* ACTION ITEM *
Leave out the pictures, and reproduce exactly the lines from the line containing "none -> tan 1x2 plate [248,507,394,624]" through the final line of the entries.

### EXTRACTED RECORDS

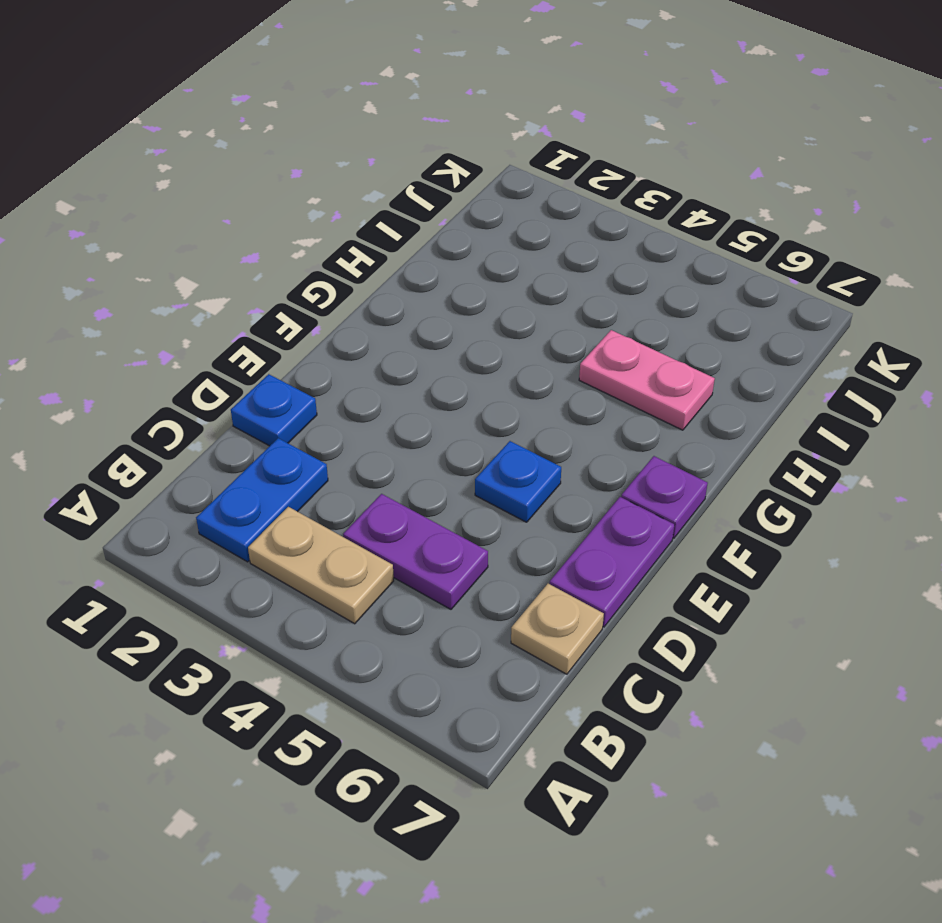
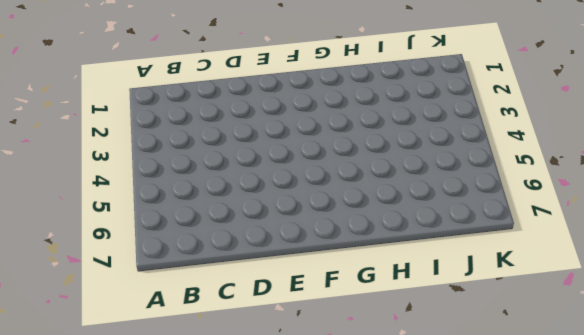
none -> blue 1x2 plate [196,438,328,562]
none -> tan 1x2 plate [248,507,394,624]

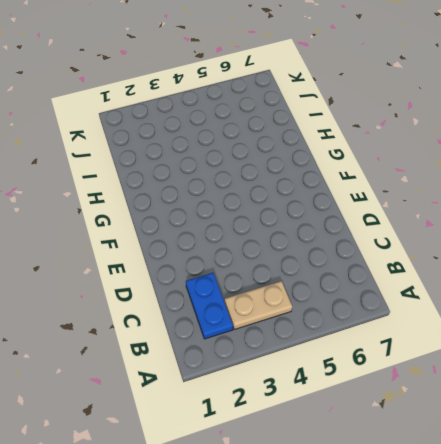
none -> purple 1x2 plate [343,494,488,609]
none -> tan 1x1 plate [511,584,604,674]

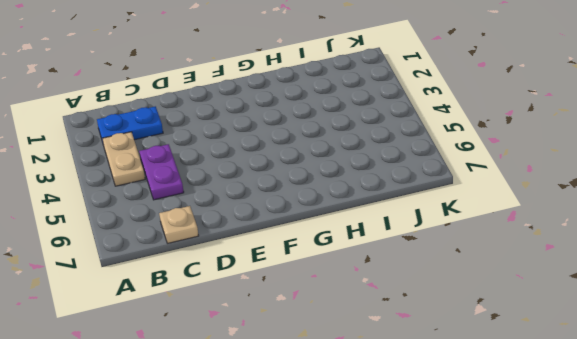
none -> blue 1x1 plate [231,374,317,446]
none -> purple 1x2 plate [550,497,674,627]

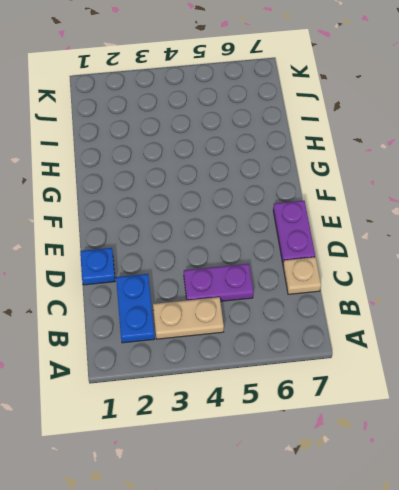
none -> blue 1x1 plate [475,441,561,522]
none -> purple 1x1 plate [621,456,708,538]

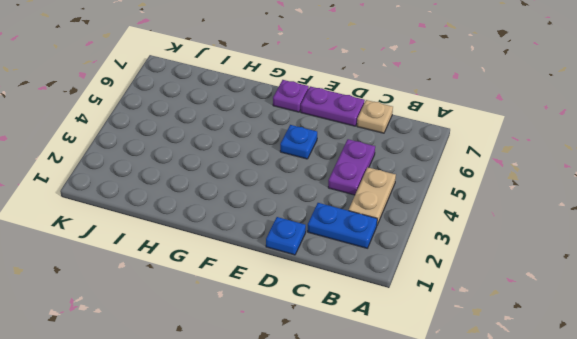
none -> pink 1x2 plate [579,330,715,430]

######

* OUTPUT FOR THIS EXERCISE *
none -> tan 1x2 plate [248,507,394,624]

none -> purple 1x2 plate [343,494,488,609]
none -> tan 1x1 plate [511,584,604,674]

none -> blue 1x1 plate [231,374,317,446]
none -> purple 1x2 plate [550,497,674,627]

none -> blue 1x1 plate [475,441,561,522]
none -> purple 1x1 plate [621,456,708,538]

none -> pink 1x2 plate [579,330,715,430]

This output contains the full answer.